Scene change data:
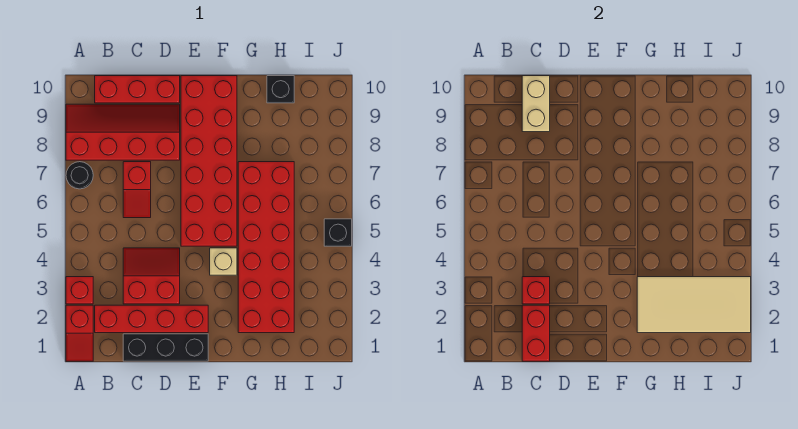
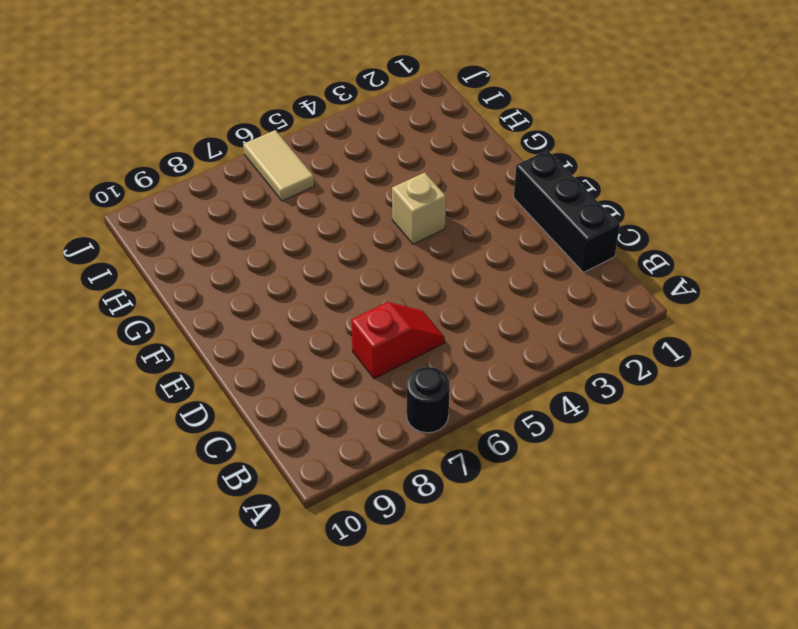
tan tile I6:J6 level 1 -> none
none -> red slope A1:A2 level 1 top 2
none -> red brick A3 level 1
none -> red slope A8:D9 level 1 top 8

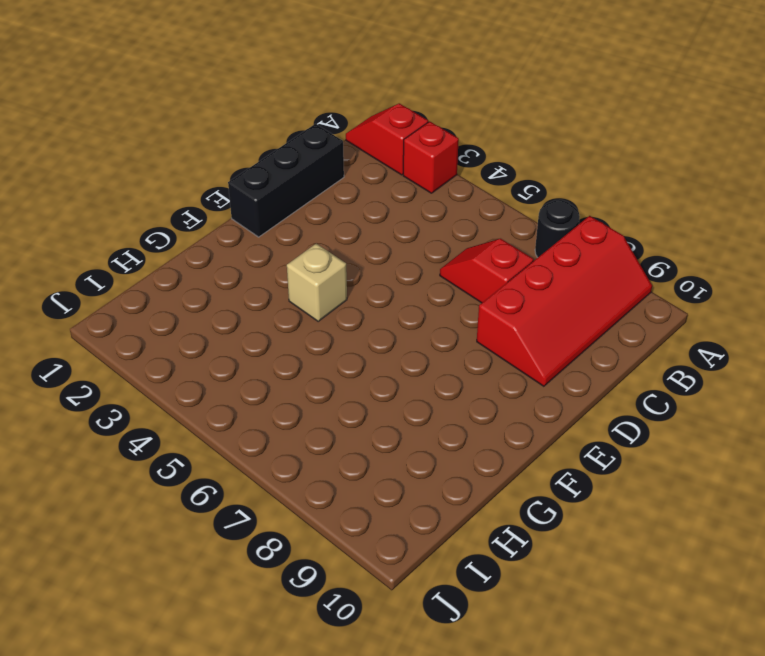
none -> red brick B2:E2 level 1
none -> red brick B10:D10 level 1
none -> red slope C3:D4 level 1 top 3

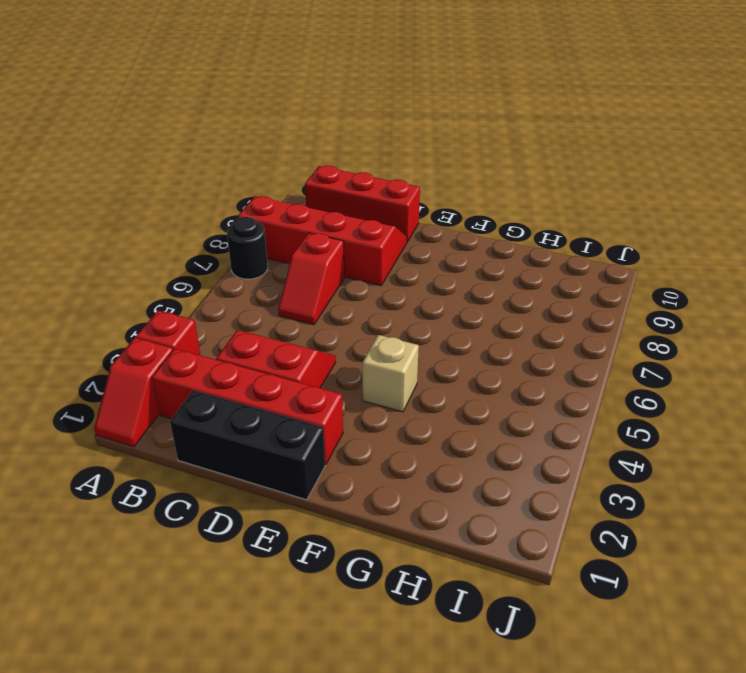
none -> red brick E5:F10 level 1
none -> red brick G2:H7 level 1
none -> black brick H10 level 1

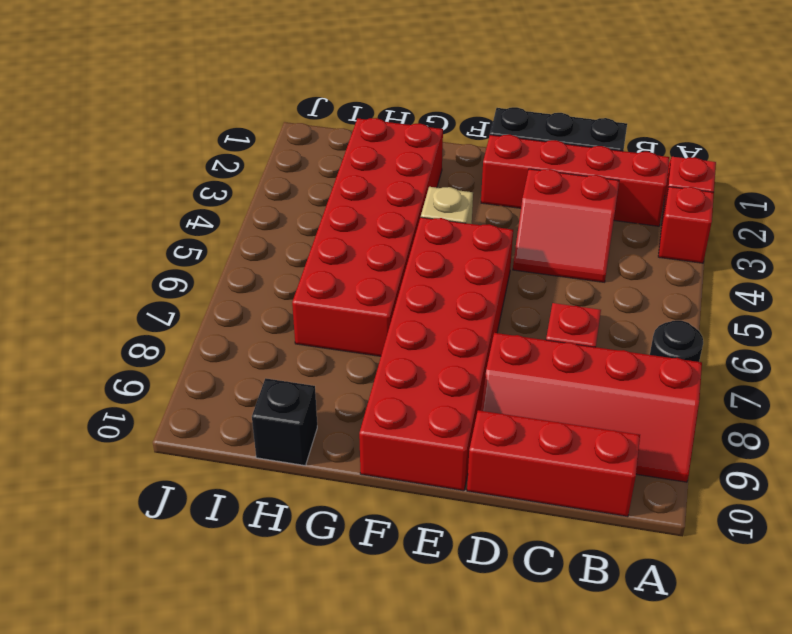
none -> black brick J5 level 1
none -> red brick C1:C2 level 2
none -> red brick C3 level 2

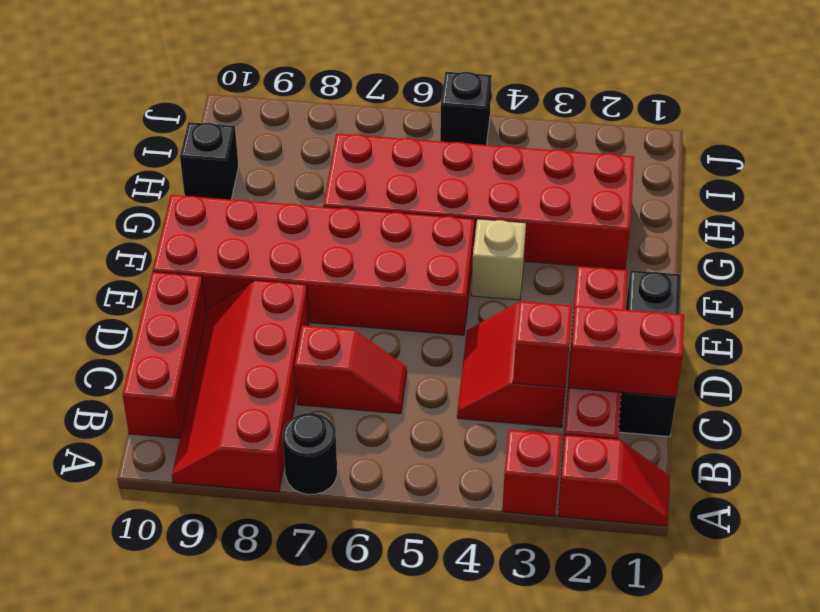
none -> tan brick C9:C10 level 2
none -> tan tile G2:J3 level 2

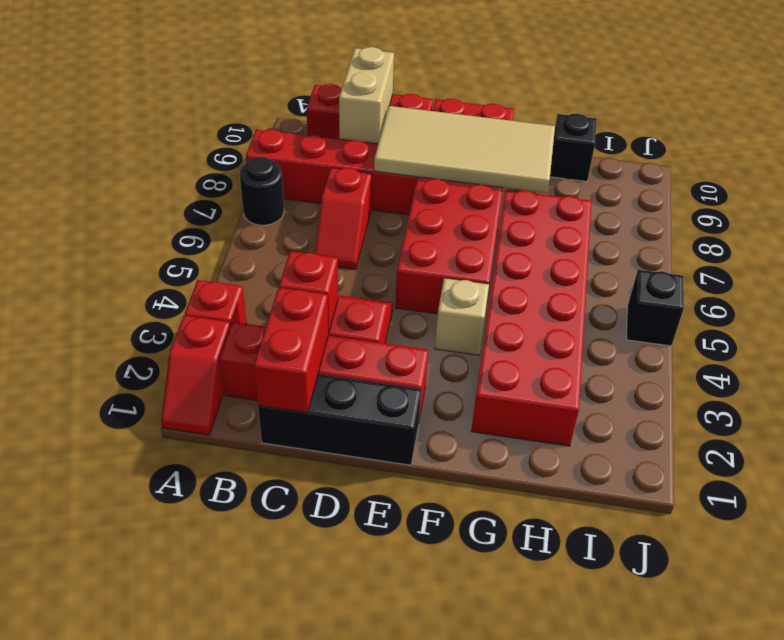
tan tile D8:G9 level 2 -> tan tile G2:J3 level 2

## [EXERCISE GOAL]
Please copy the data shown above, line by line and exactly, omitting the images.

## [SOLUTION FOR THIS TASK]
tan tile I6:J6 level 1 -> none
none -> red slope A1:A2 level 1 top 2
none -> red brick A3 level 1
none -> red slope A8:D9 level 1 top 8

none -> red brick B2:E2 level 1
none -> red brick B10:D10 level 1
none -> red slope C3:D4 level 1 top 3

none -> red brick E5:F10 level 1
none -> red brick G2:H7 level 1
none -> black brick H10 level 1

none -> black brick J5 level 1
none -> red brick C1:C2 level 2
none -> red brick C3 level 2

none -> tan brick C9:C10 level 2
none -> tan tile G2:J3 level 2

tan tile D8:G9 level 2 -> tan tile G2:J3 level 2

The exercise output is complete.